Exercise goal
When the word "marron" shows up in a line of the records below, copy that line.
──────────
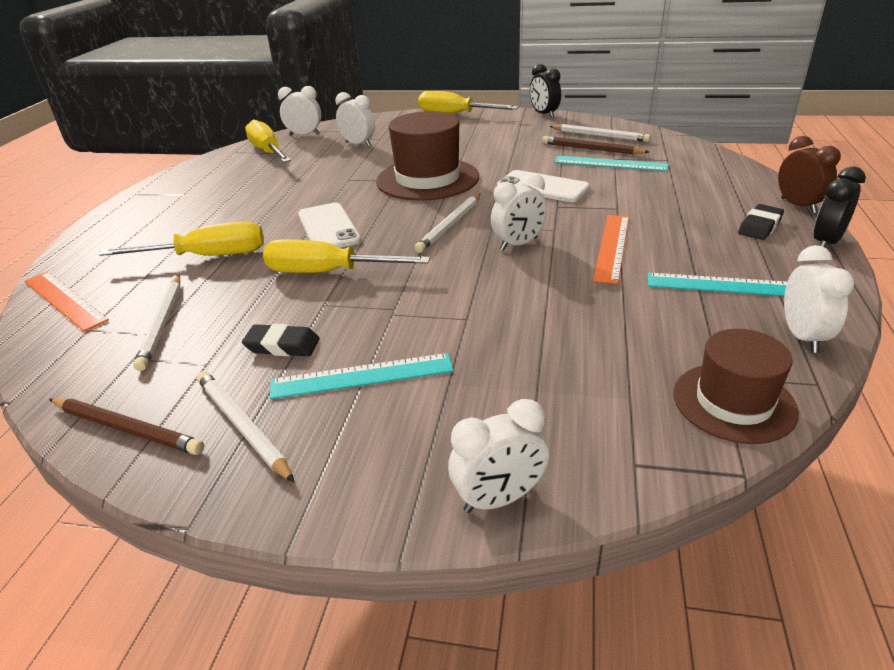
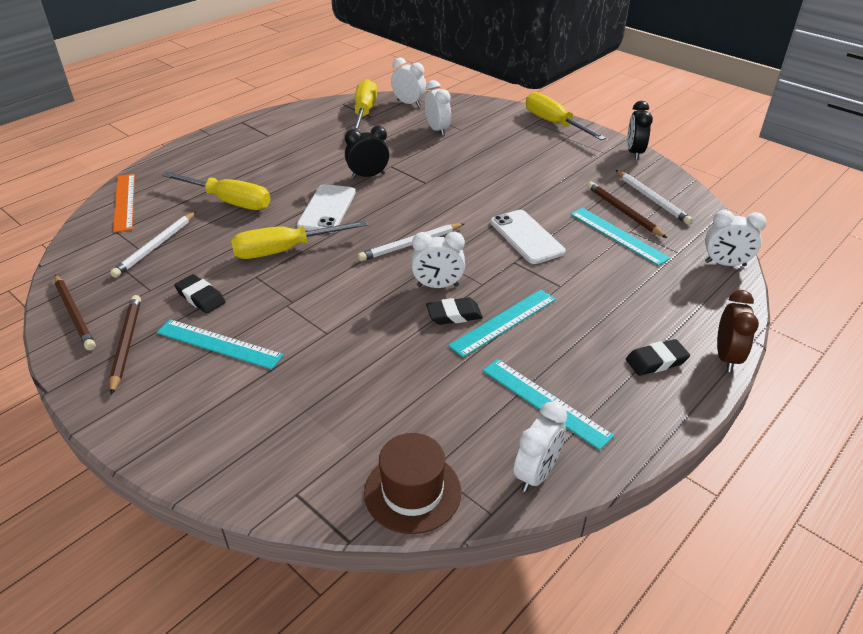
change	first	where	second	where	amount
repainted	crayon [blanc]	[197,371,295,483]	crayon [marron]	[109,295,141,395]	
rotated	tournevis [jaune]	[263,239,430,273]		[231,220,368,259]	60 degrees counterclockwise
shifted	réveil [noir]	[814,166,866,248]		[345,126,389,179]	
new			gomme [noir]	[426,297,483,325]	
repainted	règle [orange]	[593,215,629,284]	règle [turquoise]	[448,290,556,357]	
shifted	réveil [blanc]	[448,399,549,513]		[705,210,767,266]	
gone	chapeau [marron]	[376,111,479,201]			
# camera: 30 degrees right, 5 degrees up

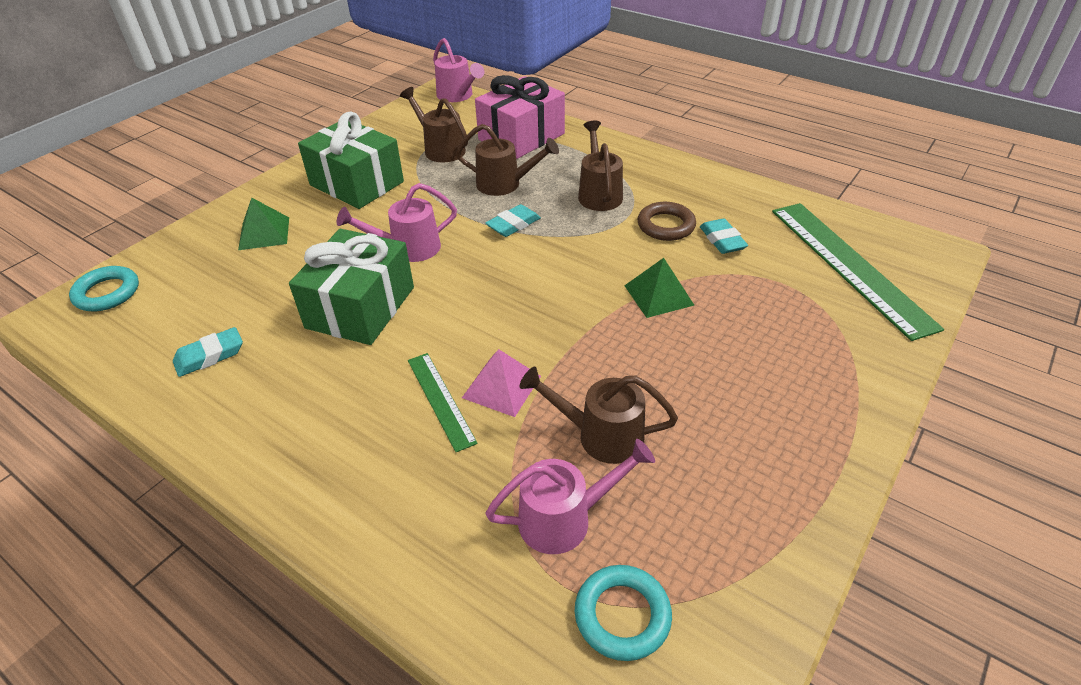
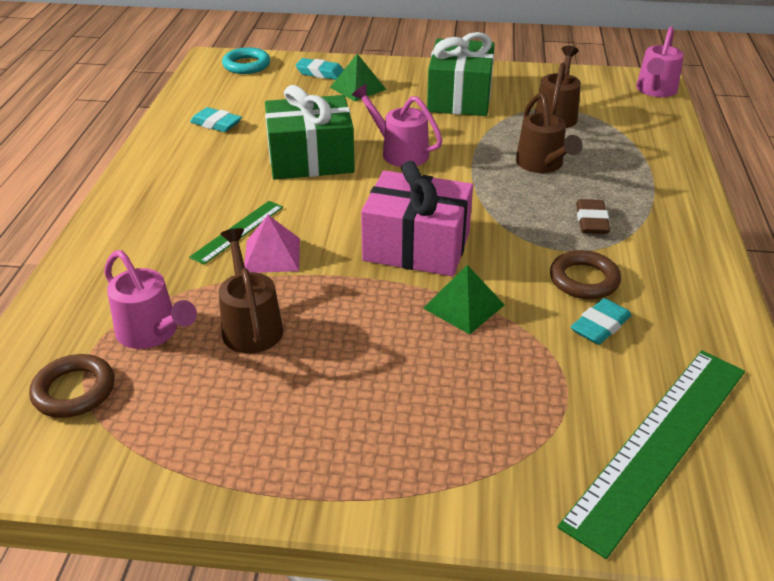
change	first	where	second	where	amount
repainted	anneau [turquoise]	[575,565,672,661]	anneau [marron]	[29,354,114,418]	
shifted	gomme [turquoise]	[485,204,541,237]		[295,58,344,80]	
shifted	cadeau [rose]	[475,75,565,159]		[361,161,473,276]	
swapped	arrosoir [marron]	[578,121,623,211]	gomme [marron]	[576,199,610,234]	
# camera: 60 degrees right, 5 degrees down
──────────
Response area
repainted	crayon [blanc]	[197,371,295,483]	crayon [marron]	[109,295,141,395]	
gone	chapeau [marron]	[376,111,479,201]			
repainted	anneau [turquoise]	[575,565,672,661]	anneau [marron]	[29,354,114,418]	
swapped	arrosoir [marron]	[578,121,623,211]	gomme [marron]	[576,199,610,234]	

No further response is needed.